What is expected:
Apart from pictures, transcribe exactly each line from the one containing "move | white_zapamel" through the final line of the listing below.

───

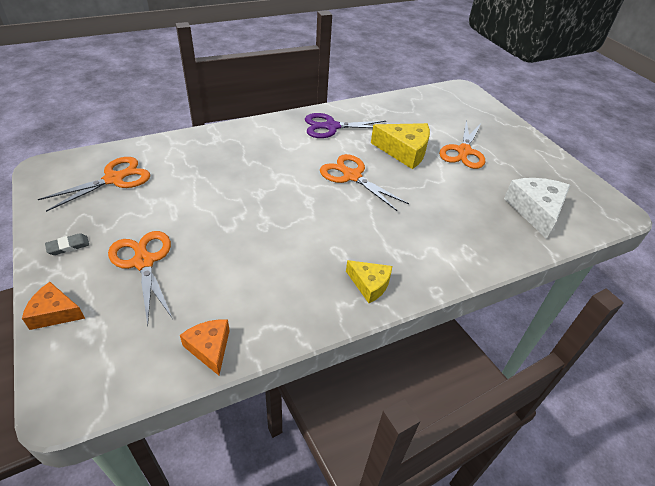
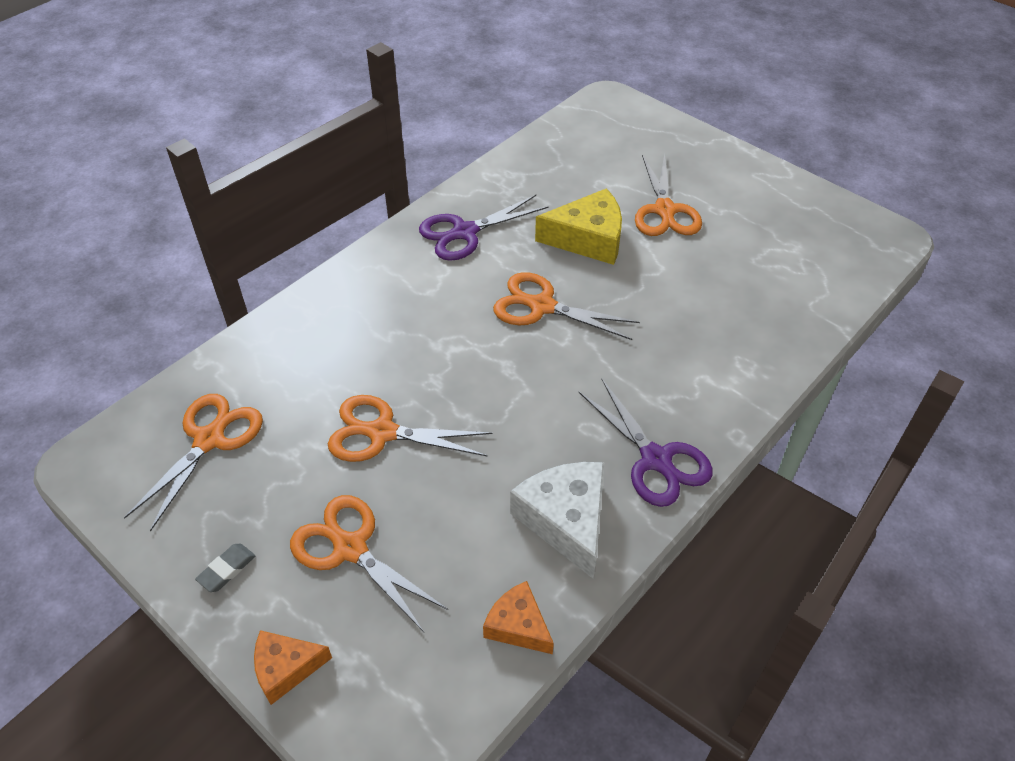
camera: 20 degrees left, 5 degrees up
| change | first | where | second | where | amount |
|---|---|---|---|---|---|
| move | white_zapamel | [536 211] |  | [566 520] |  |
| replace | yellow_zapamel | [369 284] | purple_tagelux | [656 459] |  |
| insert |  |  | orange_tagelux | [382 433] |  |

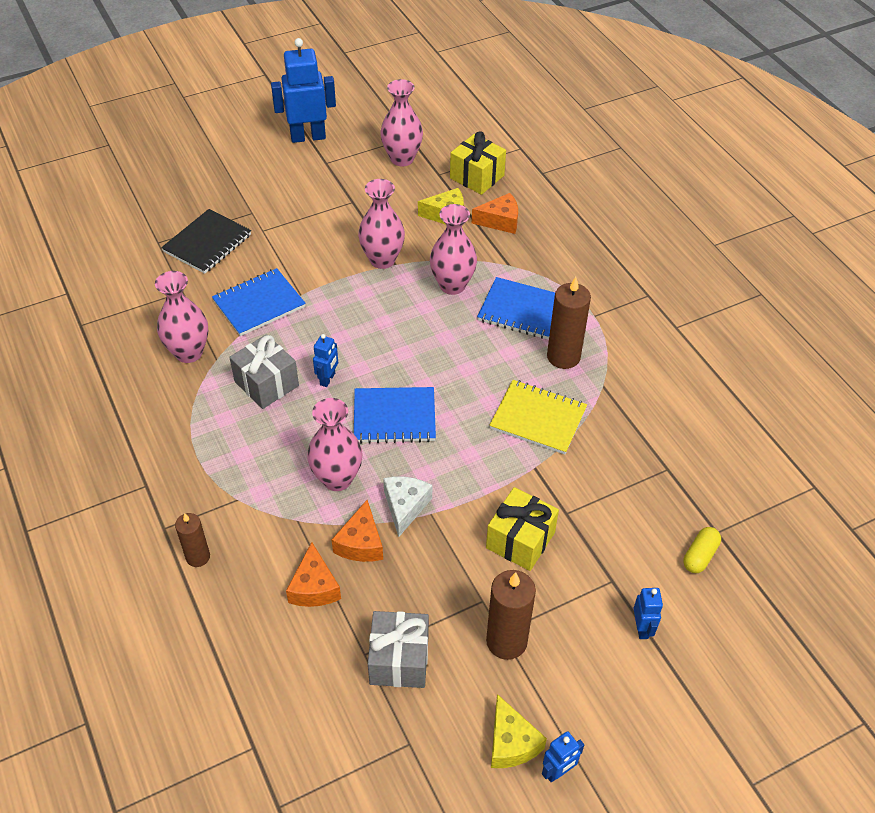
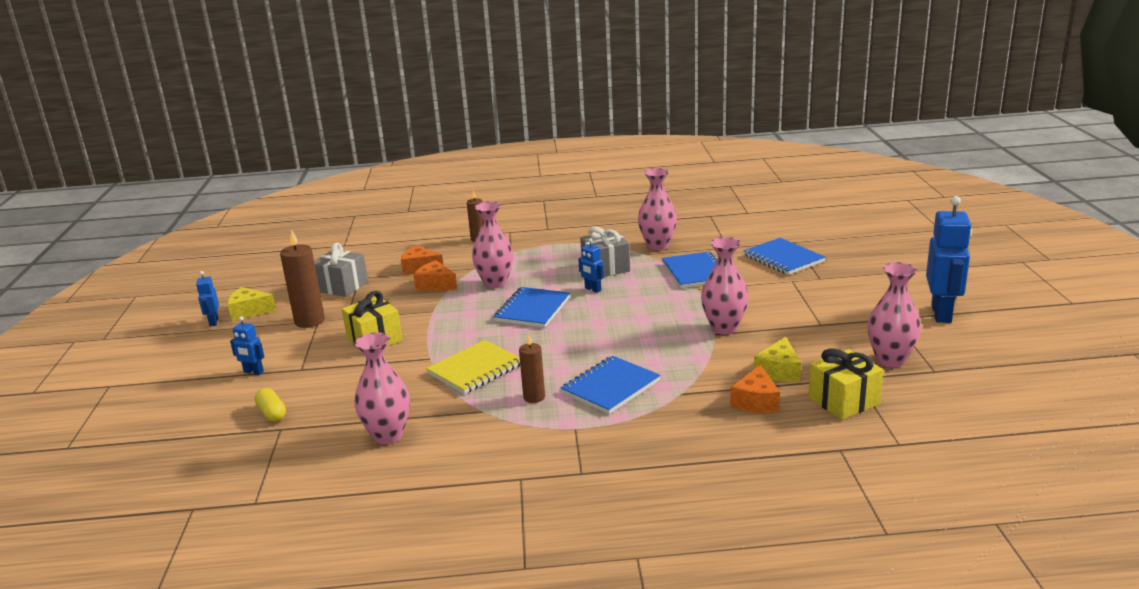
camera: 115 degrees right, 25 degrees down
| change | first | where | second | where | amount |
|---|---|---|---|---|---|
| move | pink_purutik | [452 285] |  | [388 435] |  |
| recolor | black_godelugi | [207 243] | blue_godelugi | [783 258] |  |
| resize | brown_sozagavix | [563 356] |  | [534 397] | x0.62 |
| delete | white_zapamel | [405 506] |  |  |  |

───

Written solution:
| move | white_zapamel | [536 211] |  | [566 520] |  |
| replace | yellow_zapamel | [369 284] | purple_tagelux | [656 459] |  |
| insert |  |  | orange_tagelux | [382 433] |  |

camera: 115 degrees right, 25 degrees down
| change | first | where | second | where | amount |
|---|---|---|---|---|---|
| move | pink_purutik | [452 285] |  | [388 435] |  |
| recolor | black_godelugi | [207 243] | blue_godelugi | [783 258] |  |
| resize | brown_sozagavix | [563 356] |  | [534 397] | x0.62 |
| delete | white_zapamel | [405 506] |  |  |  |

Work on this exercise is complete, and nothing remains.